[Scene change data]
=== Section Start ===

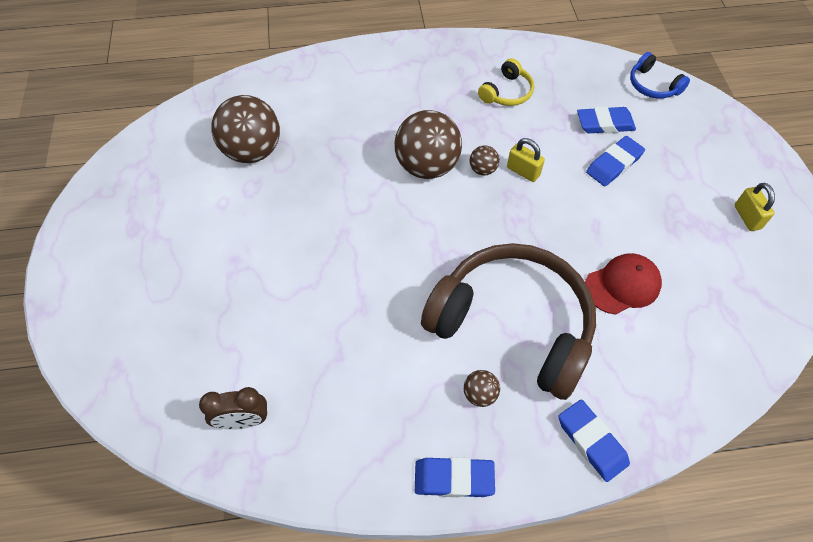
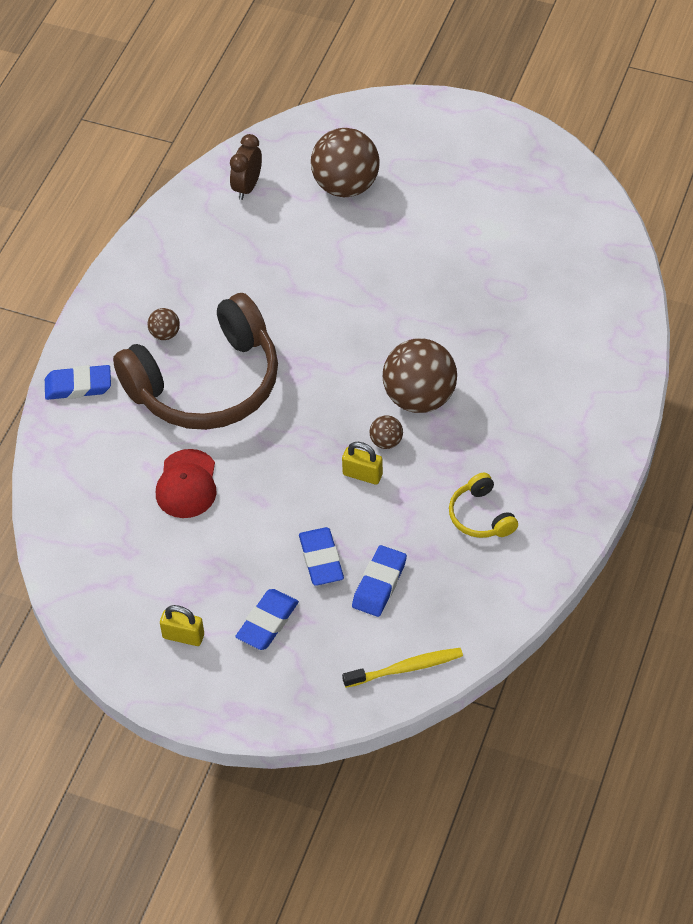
camera: 120 degrees right, 5 degrees down
(252, 151) = (525, 269): brown ball -> brown ball (346, 186)
(454, 478) = (115, 290): blue eraser -> blue eraser (267, 622)
(523, 171) = (362, 474): yellow padlock -> yellow padlock turned 45 degrees clockwise
(653, 85) = (406, 668): blue headphones -> yellow toothbrush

=== Section End ===

- [Activity]:
Reproduce the records above exactly, excluding every picture.

- [Reply to the task]:
camera: 120 degrees right, 5 degrees down
(252, 151) = (525, 269): brown ball -> brown ball (346, 186)
(454, 478) = (115, 290): blue eraser -> blue eraser (267, 622)
(523, 171) = (362, 474): yellow padlock -> yellow padlock turned 45 degrees clockwise
(653, 85) = (406, 668): blue headphones -> yellow toothbrush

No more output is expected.